> [Task]: Identify each line below containing the string "poisson" and copy it.

Object state change records
Content starts

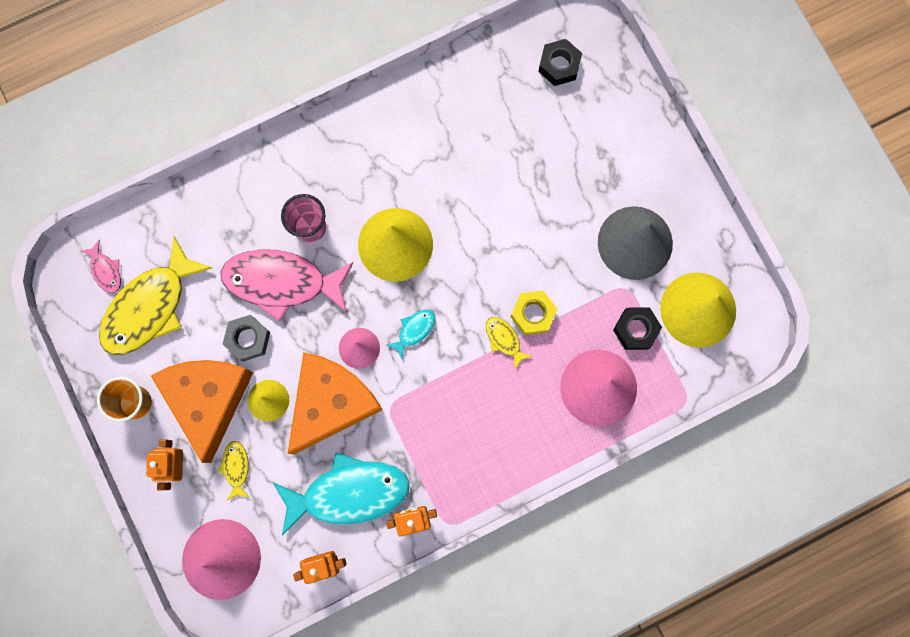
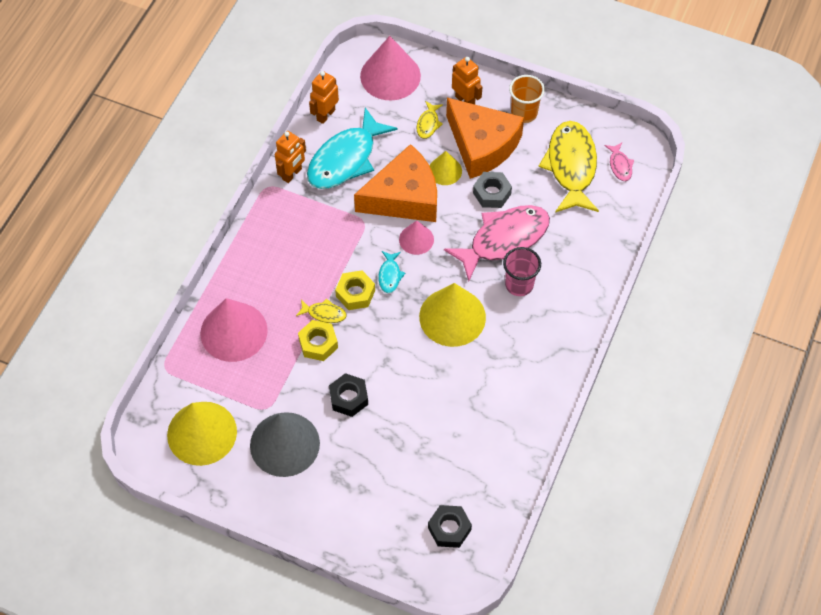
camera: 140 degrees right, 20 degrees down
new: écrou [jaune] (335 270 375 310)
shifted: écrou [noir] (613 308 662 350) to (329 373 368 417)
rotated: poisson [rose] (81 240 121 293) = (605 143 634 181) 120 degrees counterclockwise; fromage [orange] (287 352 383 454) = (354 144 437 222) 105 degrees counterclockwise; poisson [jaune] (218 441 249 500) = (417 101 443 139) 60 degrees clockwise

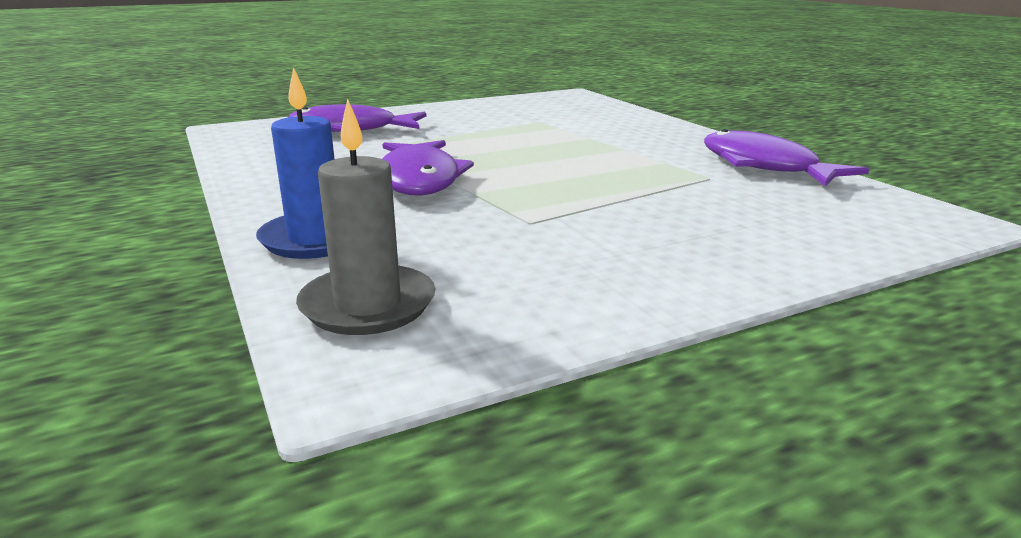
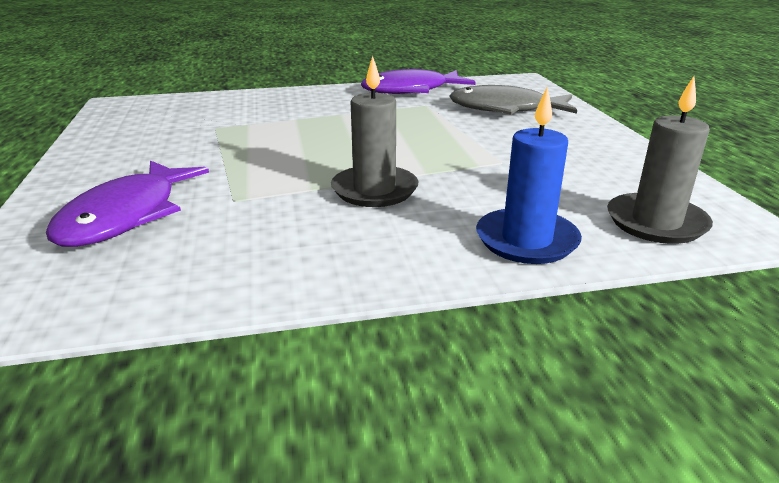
camera: 75 degrees left, 5 degrees up
new: poisson [gris] (449 85 577 115)
swapped: poisson [violet] (382 140 474 196) to bougie [gris] (331 56 418 207)

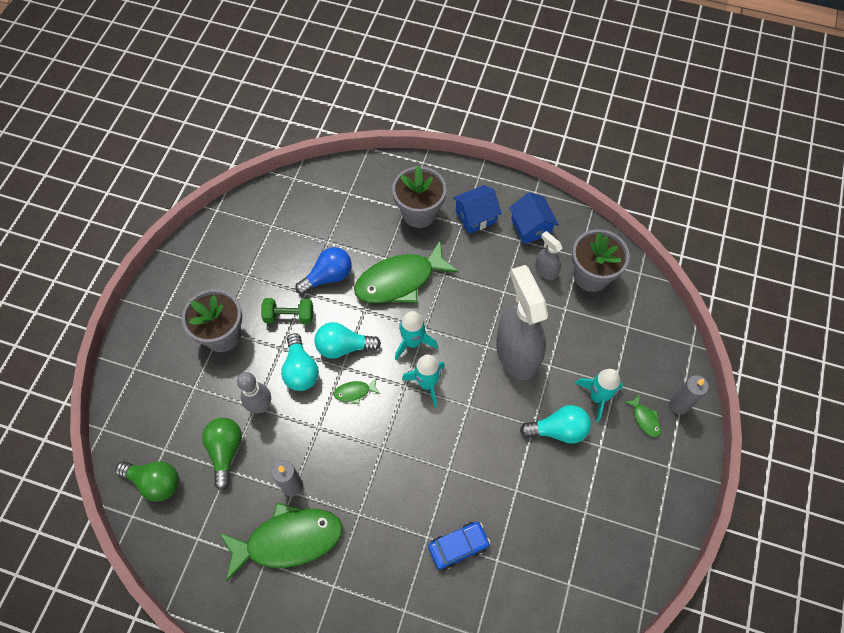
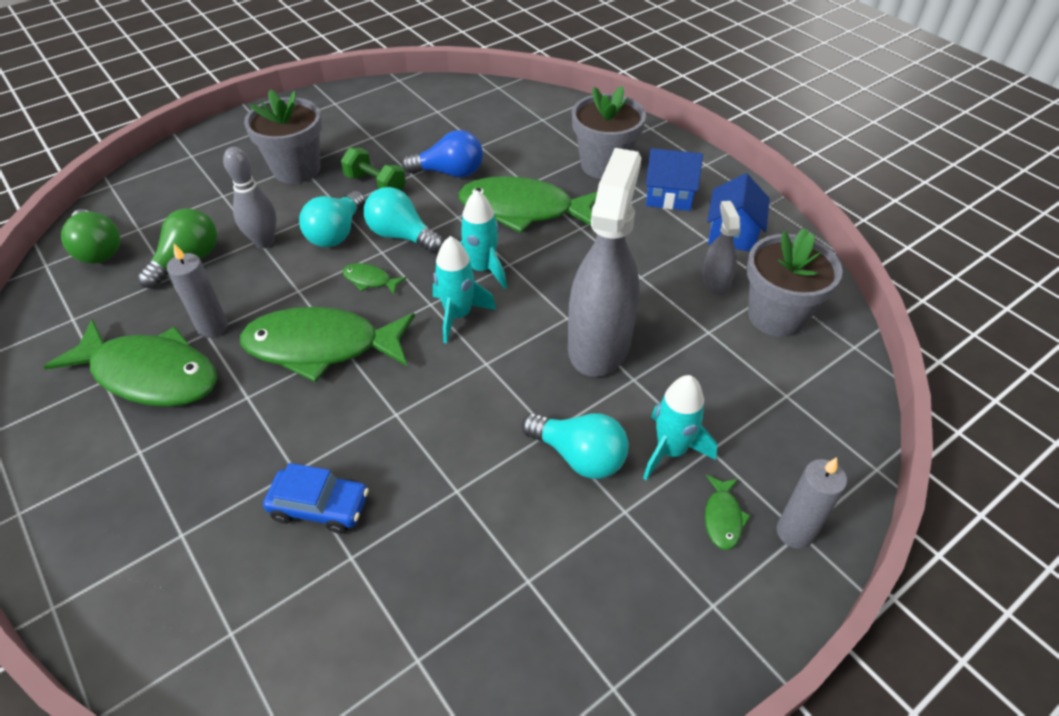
camera: 35 degrees right, 15 degrees down
new: poisson [vert] (240 307 415 382)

Content ends

> [Exercise output]:
rotated: poisson [rose] (81 240 121 293) = (605 143 634 181) 120 degrees counterclockwise; fromage [orange] (287 352 383 454) = (354 144 437 222) 105 degrees counterclockwise; poisson [jaune] (218 441 249 500) = (417 101 443 139) 60 degrees clockwise
new: poisson [gris] (449 85 577 115)
swapped: poisson [violet] (382 140 474 196) to bougie [gris] (331 56 418 207)
new: poisson [vert] (240 307 415 382)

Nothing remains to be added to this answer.